> **WHAT YOU NEED TO DO**
Would you output all the lines below precisely as they stand, leaving each picture out?
++++++++++++++++++++
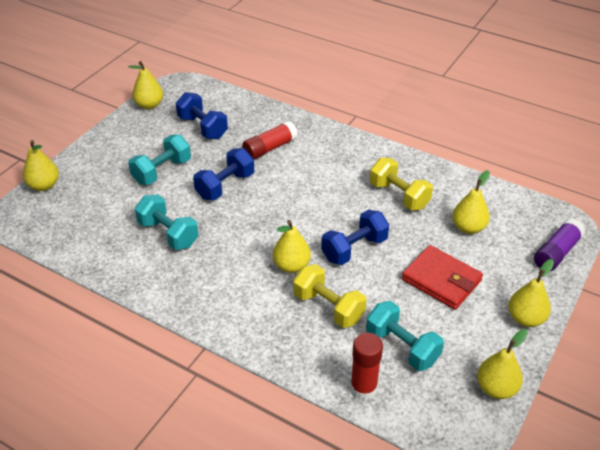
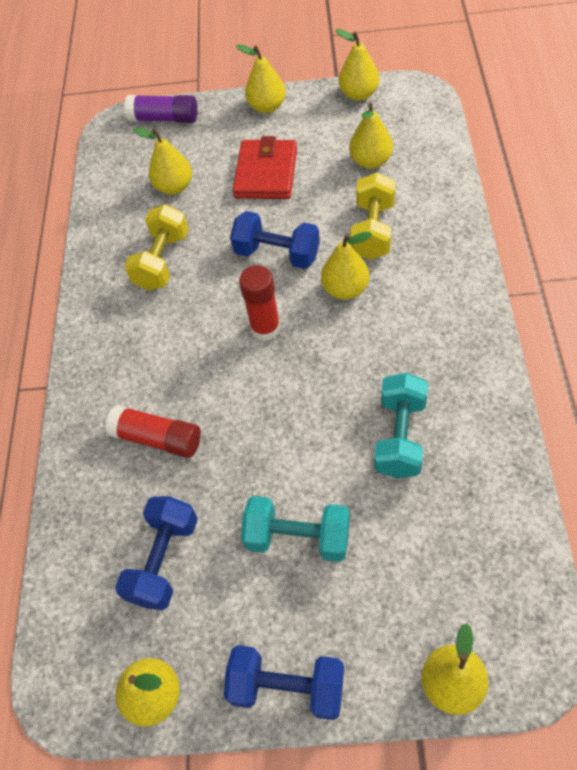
camera: 115 degrees left, 15 degrees up
(225, 186) = (269, 437): blue dumbbell -> blue dumbbell (287, 687)
(363, 388) = (437, 162): red glue stick -> red glue stick (265, 328)
(402, 347) = (370, 161): turquoise dumbbell -> yellow pear

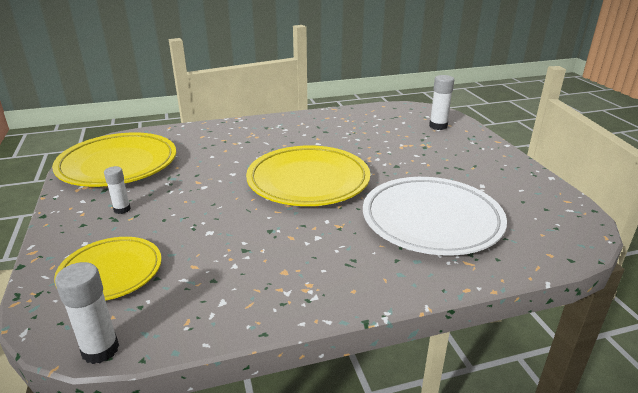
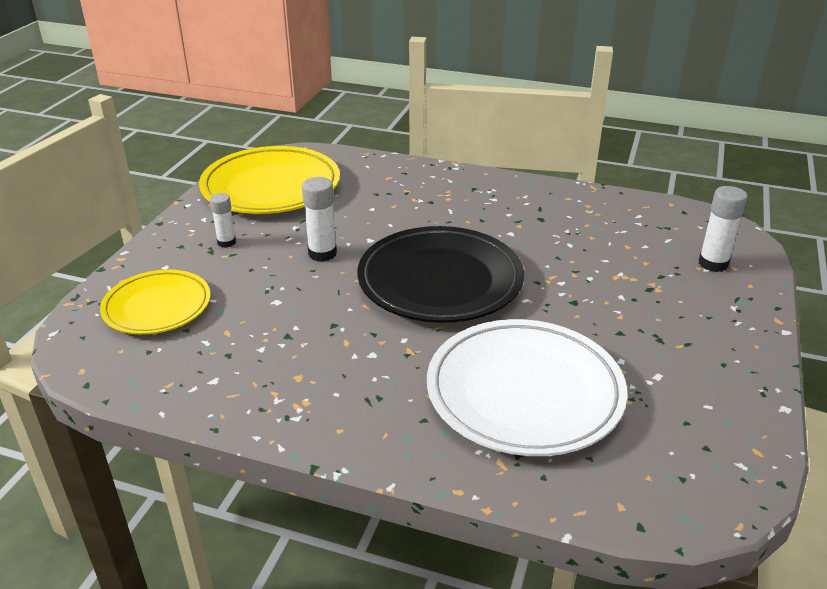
camera: 35 degrees right, 5 degrees up
(100, 350) = (86, 376): white glue stick -> white glue stick (322, 253)
(308, 181) = (440, 281): yellow plate -> black plate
++++++++++++++++++++
> **RESPONSE**
camera: 115 degrees left, 15 degrees up
(225, 186) = (269, 437): blue dumbbell -> blue dumbbell (287, 687)
(363, 388) = (437, 162): red glue stick -> red glue stick (265, 328)
(402, 347) = (370, 161): turquoise dumbbell -> yellow pear

camera: 35 degrees right, 5 degrees up
(100, 350) = (86, 376): white glue stick -> white glue stick (322, 253)
(308, 181) = (440, 281): yellow plate -> black plate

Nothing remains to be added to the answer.